Copy exactly. Include the line containing "yellow carrot: 2 -> 0", every line after it, and the last line below, but no pictures.

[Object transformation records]
■ ■ ■ ■ ■
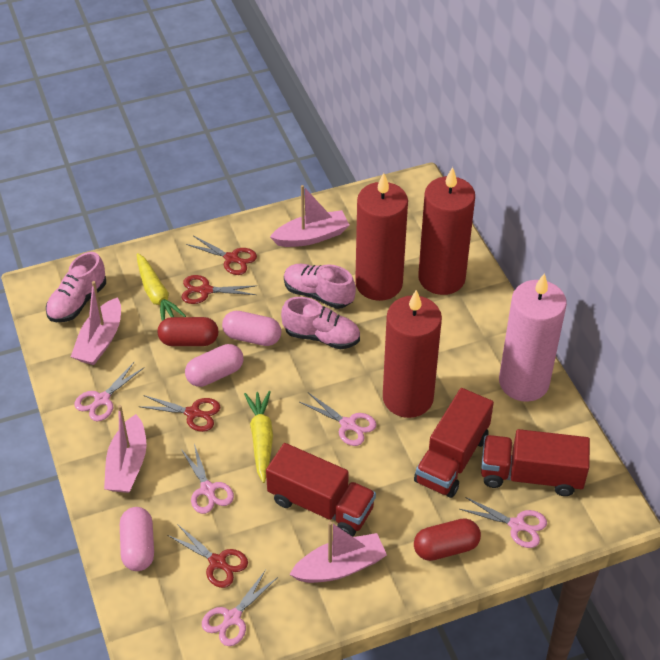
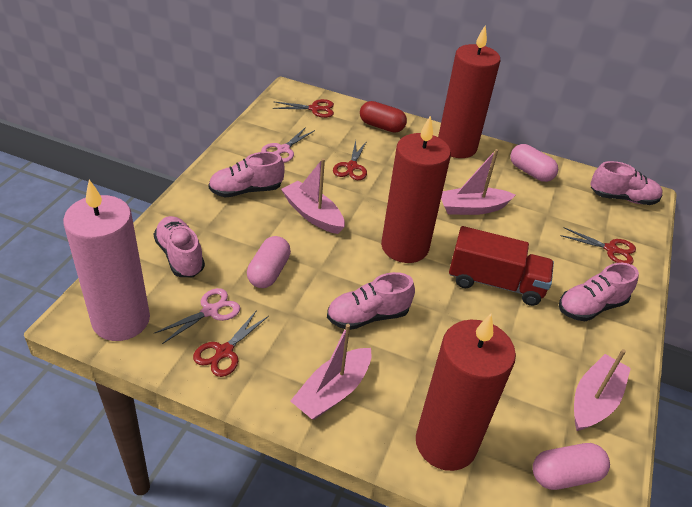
pink scissors: 5 -> 2
pink shoe: 3 -> 5
red capsule: 2 -> 1
red truck: 3 -> 1
yellow carrot: 2 -> 0

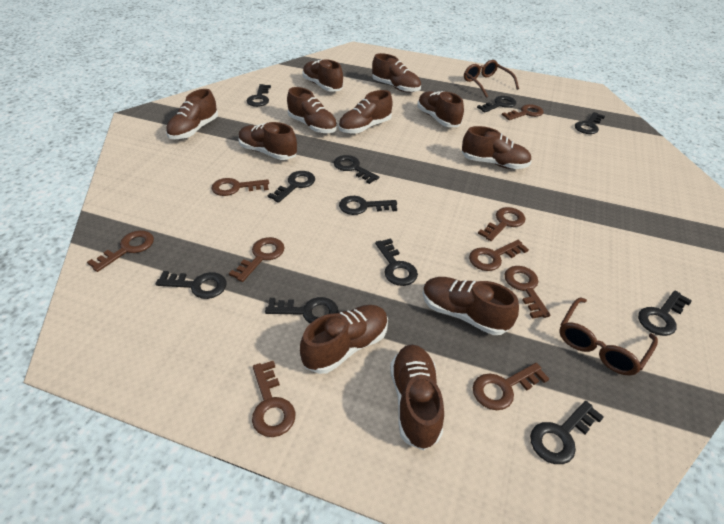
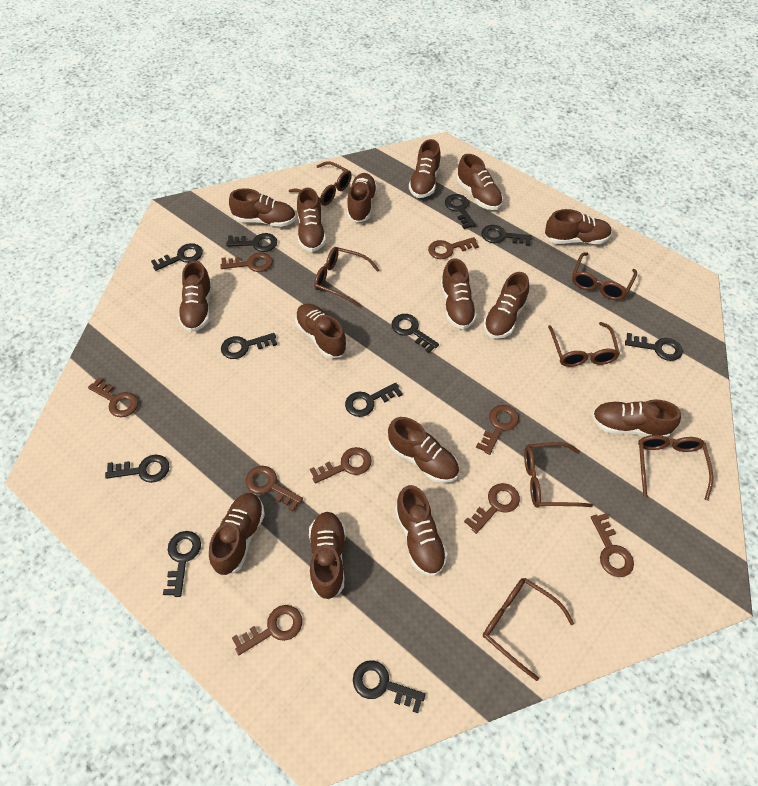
brown glasses: 2 -> 7
brown shoe: 11 -> 15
■ ■ ■ ■ ■
Answer section:
yellow carrot: 2 -> 0

brown glasses: 2 -> 7
brown shoe: 11 -> 15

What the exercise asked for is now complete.